▶ _EXERCISE DIRECTIONS_:
Output all of the data below without changing a word, and exclude the pictures.

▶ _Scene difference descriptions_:

━━━━━━━━━━━━━━━━━━━━

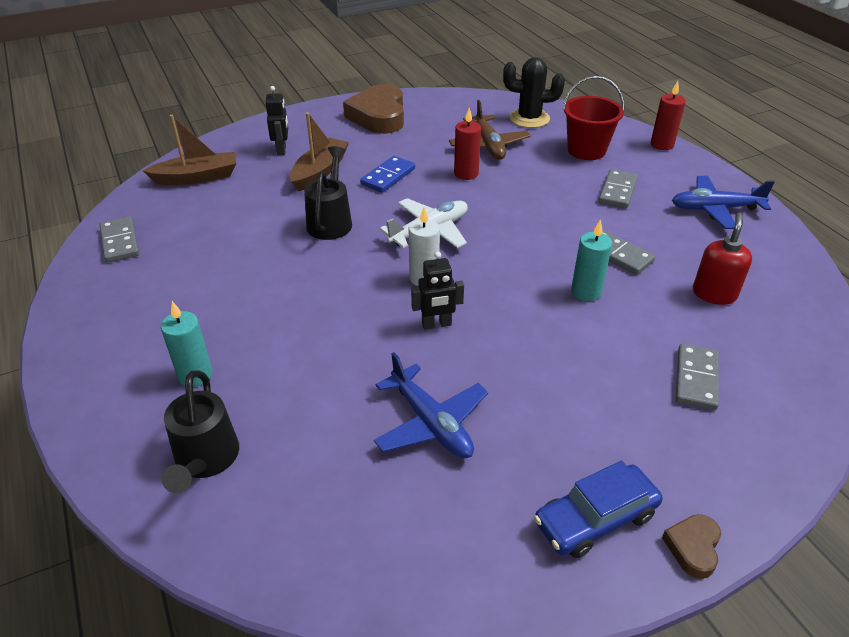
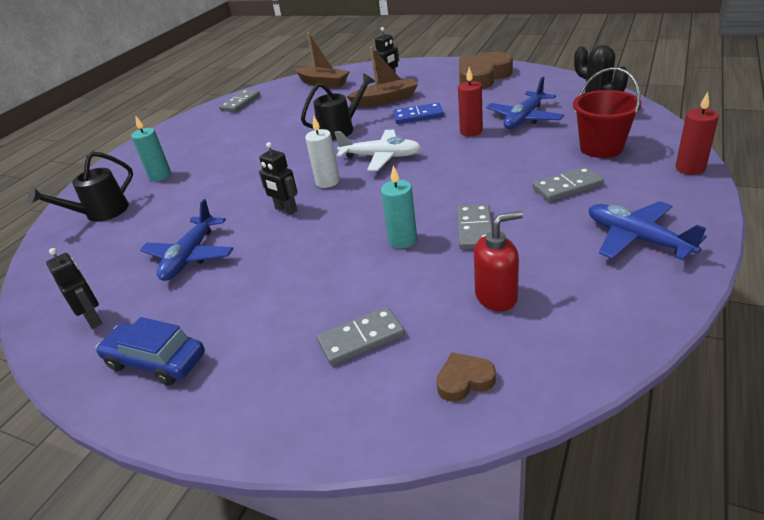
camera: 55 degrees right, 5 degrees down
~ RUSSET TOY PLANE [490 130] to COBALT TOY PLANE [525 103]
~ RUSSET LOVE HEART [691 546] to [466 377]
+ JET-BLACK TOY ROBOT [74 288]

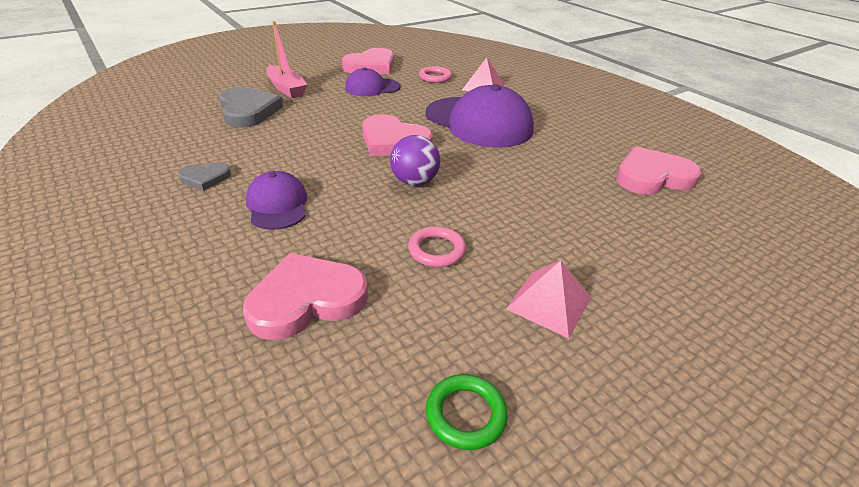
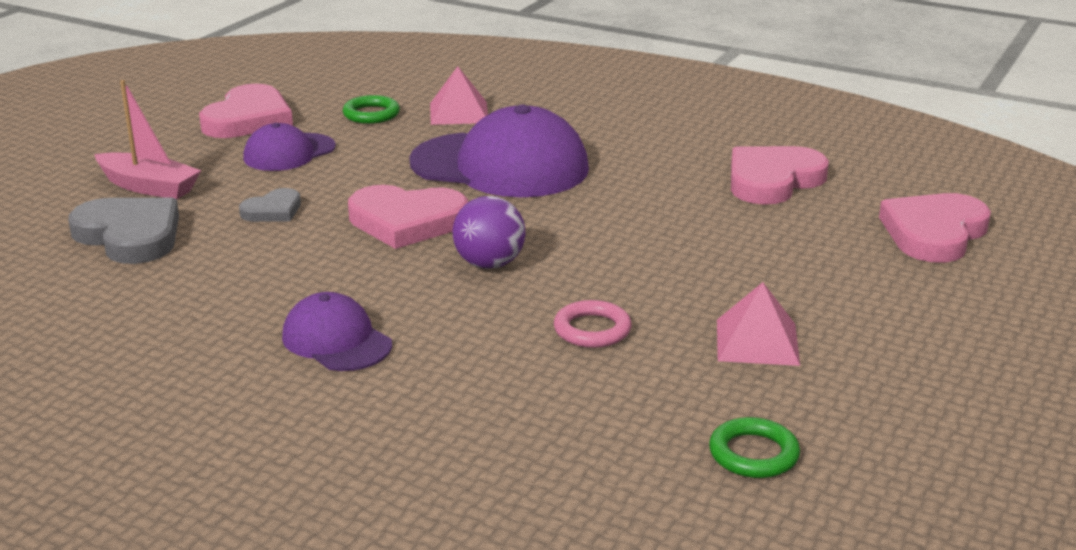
camera: 25 degrees left, 10 degrees down
~ PINK TORUS [435 74] to LEAF-GREEN TORUS [371 109]
~ GREY LOVE HEART [204 176] to [270 205]
~ PINK LOVE HEART [305 296] to [935 228]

━━━━━━━━━━━━━━━━━━━━

▶ _ANSWER TO THIS EXERCISE_:
camera: 55 degrees right, 5 degrees down
~ RUSSET TOY PLANE [490 130] to COBALT TOY PLANE [525 103]
~ RUSSET LOVE HEART [691 546] to [466 377]
+ JET-BLACK TOY ROBOT [74 288]

camera: 25 degrees left, 10 degrees down
~ PINK TORUS [435 74] to LEAF-GREEN TORUS [371 109]
~ GREY LOVE HEART [204 176] to [270 205]
~ PINK LOVE HEART [305 296] to [935 228]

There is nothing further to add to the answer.